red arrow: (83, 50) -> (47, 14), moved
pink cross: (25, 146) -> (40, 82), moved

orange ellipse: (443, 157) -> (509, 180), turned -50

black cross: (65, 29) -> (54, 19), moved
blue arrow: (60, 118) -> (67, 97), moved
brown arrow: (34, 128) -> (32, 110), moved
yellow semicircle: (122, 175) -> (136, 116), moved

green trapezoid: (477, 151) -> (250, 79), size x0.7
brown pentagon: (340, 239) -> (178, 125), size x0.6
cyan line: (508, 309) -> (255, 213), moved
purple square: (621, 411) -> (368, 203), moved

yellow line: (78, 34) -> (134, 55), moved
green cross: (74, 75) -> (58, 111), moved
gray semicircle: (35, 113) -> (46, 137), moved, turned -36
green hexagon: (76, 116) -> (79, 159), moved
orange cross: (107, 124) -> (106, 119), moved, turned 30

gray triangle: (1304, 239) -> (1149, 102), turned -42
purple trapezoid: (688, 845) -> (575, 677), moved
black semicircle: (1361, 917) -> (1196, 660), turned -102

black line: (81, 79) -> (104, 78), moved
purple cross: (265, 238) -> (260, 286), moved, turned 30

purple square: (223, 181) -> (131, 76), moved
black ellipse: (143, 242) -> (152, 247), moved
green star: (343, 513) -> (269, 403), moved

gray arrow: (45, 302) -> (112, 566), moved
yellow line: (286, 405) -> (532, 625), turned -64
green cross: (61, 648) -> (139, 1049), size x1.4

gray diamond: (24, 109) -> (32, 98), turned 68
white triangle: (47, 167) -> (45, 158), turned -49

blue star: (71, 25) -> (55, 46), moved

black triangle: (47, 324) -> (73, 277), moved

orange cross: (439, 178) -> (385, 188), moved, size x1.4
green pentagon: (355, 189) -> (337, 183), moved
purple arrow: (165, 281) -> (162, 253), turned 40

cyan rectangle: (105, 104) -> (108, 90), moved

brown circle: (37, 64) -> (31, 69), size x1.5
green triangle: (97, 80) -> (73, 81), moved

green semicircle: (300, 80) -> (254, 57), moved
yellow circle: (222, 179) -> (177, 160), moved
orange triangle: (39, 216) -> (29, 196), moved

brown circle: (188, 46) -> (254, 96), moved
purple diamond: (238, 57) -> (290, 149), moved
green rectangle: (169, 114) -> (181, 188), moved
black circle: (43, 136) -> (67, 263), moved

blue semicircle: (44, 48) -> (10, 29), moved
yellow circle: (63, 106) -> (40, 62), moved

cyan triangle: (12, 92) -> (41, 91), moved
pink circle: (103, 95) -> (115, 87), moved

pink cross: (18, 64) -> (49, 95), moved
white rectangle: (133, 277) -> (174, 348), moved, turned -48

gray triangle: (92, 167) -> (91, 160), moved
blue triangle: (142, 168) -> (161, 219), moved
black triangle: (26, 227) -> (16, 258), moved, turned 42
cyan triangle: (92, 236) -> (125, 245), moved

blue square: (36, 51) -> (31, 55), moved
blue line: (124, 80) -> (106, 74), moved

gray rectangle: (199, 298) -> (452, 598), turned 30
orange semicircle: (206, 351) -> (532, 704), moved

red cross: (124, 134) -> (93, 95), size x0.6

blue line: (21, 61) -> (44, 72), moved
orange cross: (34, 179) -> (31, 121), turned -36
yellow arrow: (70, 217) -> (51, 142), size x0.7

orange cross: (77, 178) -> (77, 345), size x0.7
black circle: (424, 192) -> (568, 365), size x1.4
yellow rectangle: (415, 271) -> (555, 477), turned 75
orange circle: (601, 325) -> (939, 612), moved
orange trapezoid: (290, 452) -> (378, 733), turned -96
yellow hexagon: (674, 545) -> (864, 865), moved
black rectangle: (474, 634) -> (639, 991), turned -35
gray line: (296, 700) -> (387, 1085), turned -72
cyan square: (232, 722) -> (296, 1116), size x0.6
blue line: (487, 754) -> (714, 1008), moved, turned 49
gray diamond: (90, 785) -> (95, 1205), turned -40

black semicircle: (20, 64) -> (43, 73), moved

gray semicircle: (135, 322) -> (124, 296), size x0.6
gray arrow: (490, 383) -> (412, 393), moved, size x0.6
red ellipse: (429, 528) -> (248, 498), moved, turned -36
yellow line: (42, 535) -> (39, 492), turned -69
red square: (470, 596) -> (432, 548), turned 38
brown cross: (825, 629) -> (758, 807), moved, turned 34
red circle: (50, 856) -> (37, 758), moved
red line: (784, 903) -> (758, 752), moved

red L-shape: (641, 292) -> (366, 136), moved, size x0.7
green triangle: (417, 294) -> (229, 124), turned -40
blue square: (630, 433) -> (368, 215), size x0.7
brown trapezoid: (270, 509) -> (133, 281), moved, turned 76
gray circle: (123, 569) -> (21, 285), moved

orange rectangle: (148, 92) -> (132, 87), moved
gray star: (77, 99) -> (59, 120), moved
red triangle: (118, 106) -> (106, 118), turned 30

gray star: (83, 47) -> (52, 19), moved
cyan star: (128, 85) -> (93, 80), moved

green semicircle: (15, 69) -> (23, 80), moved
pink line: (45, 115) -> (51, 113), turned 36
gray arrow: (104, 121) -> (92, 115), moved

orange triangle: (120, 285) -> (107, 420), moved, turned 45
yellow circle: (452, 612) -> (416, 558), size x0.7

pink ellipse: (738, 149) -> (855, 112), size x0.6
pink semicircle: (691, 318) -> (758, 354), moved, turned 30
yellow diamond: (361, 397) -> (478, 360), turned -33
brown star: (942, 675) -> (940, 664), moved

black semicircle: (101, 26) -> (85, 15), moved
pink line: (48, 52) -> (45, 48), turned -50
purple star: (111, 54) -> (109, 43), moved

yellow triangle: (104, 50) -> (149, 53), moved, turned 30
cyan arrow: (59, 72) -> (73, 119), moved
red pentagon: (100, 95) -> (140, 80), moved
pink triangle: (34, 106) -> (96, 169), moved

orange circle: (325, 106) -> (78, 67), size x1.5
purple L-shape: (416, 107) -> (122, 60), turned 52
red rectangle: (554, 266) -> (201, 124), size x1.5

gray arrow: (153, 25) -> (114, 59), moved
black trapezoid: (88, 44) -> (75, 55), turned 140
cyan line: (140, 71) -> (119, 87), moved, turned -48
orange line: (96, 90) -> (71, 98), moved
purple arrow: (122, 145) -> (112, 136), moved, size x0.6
◇ ◇ ◇
> PROBLEM STATEMENT
Please go through the data above and copy every line that has the word "square".

> RESULT OF THIS TASK
purple square: (621, 411) -> (368, 203), moved
purple square: (223, 181) -> (131, 76), moved
blue square: (36, 51) -> (31, 55), moved
cyan square: (232, 722) -> (296, 1116), size x0.6
red square: (470, 596) -> (432, 548), turned 38
blue square: (630, 433) -> (368, 215), size x0.7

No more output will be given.